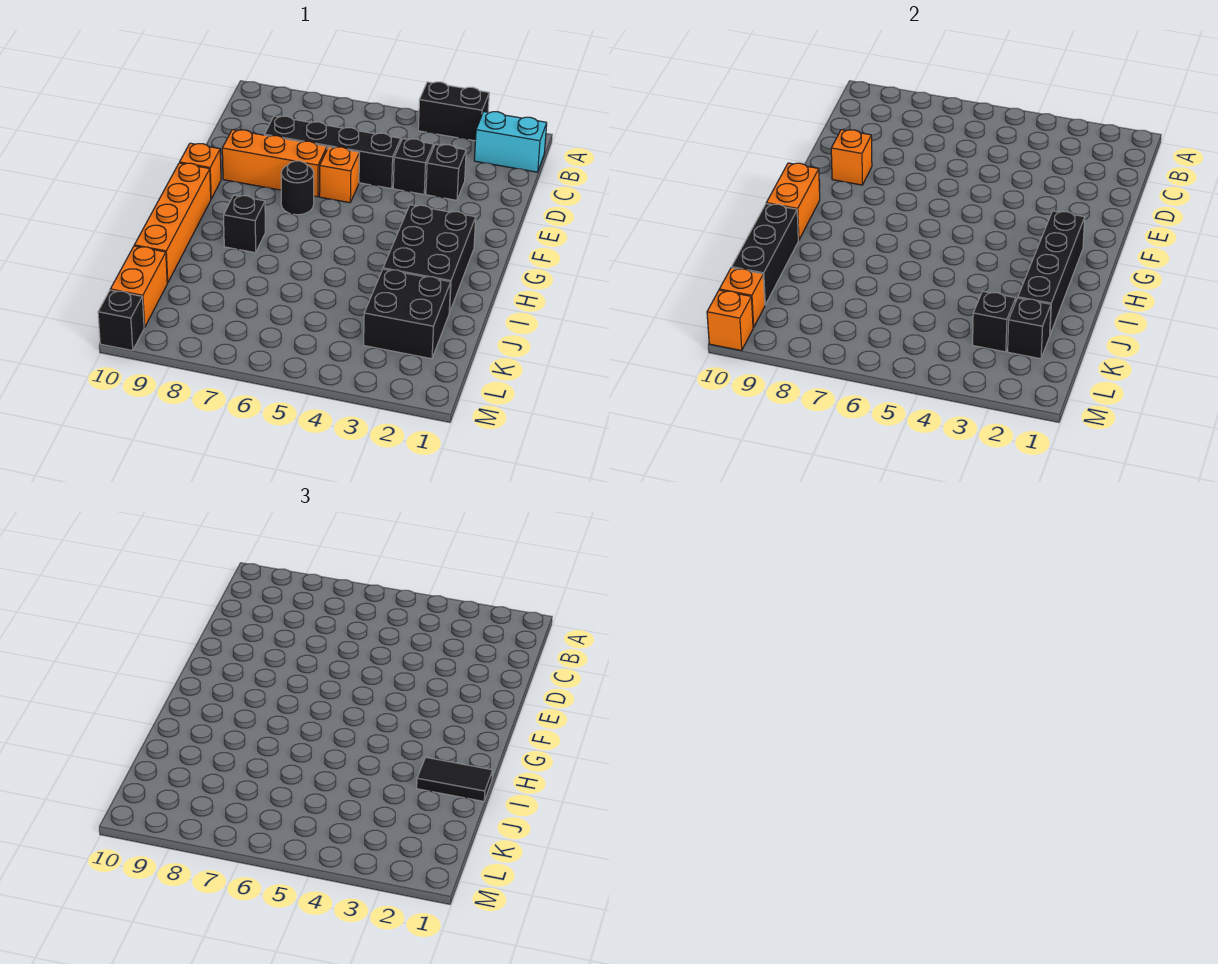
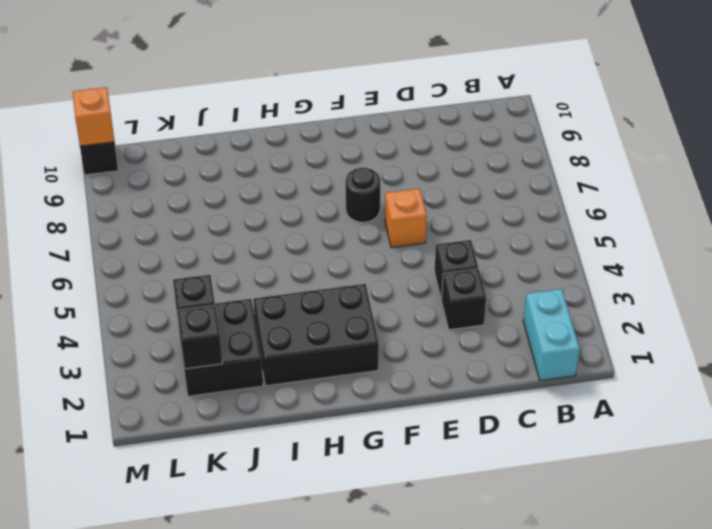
none -> black brick A3:A4 level 1
none -> black brick D5:D8 level 1
none -> orange brick E7:E9 level 1

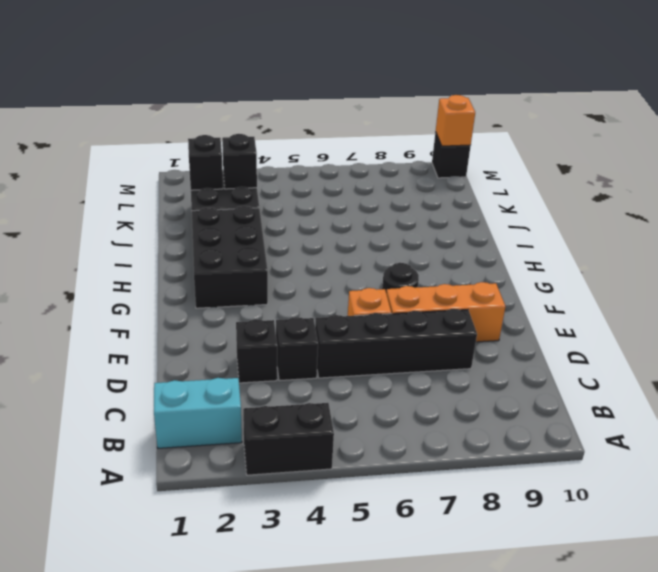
none -> orange brick F10 level 1
none -> orange brick G10:J10 level 1
none -> black brick H8 level 1

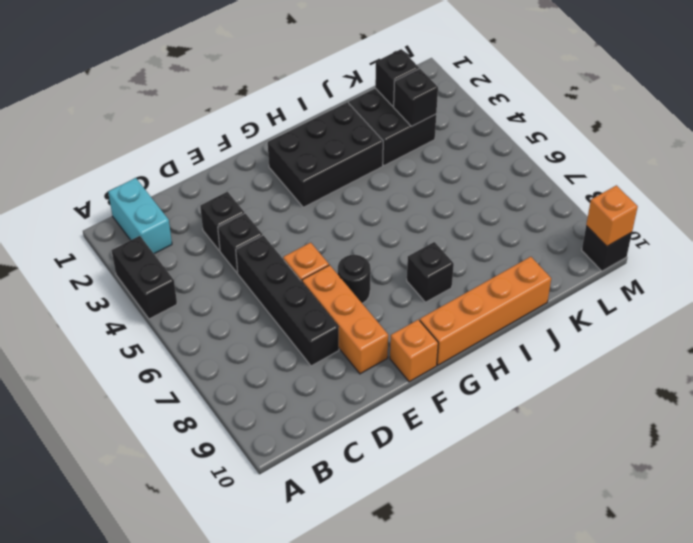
none -> orange brick K10:L10 level 1
none -> orange brick E9 level 2
none -> black brick G2:J2 level 2

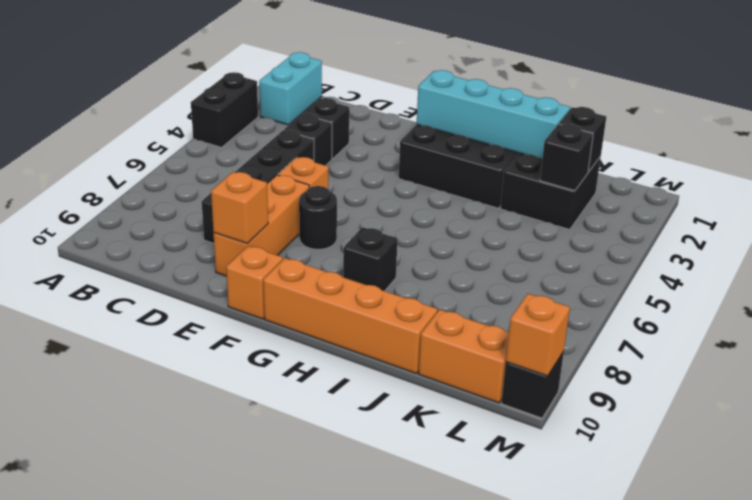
cyan brick G2:J2 level 2 -> black brick G2:J2 level 2
none -> orange brick G10:H10 level 2
none -> black brick I10:K10 level 2
none -> orange brick L10 level 2

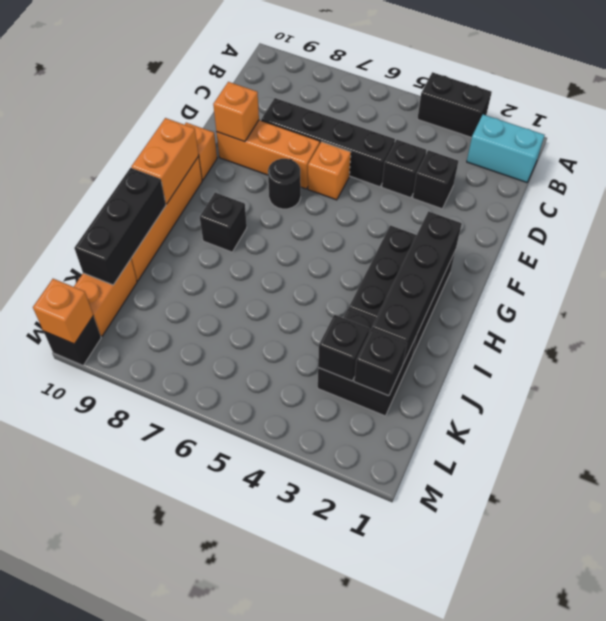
none -> orange brick L10 level 2
none -> black tile I1:I2 level 3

Work instruction: What is needed is a word-for-word restatement of the entries, minus any pictures.

Response:
none -> black brick A3:A4 level 1
none -> black brick D5:D8 level 1
none -> orange brick E7:E9 level 1

none -> orange brick F10 level 1
none -> orange brick G10:J10 level 1
none -> black brick H8 level 1

none -> orange brick K10:L10 level 1
none -> orange brick E9 level 2
none -> black brick G2:J2 level 2

cyan brick G2:J2 level 2 -> black brick G2:J2 level 2
none -> orange brick G10:H10 level 2
none -> black brick I10:K10 level 2
none -> orange brick L10 level 2

none -> orange brick L10 level 2
none -> black tile I1:I2 level 3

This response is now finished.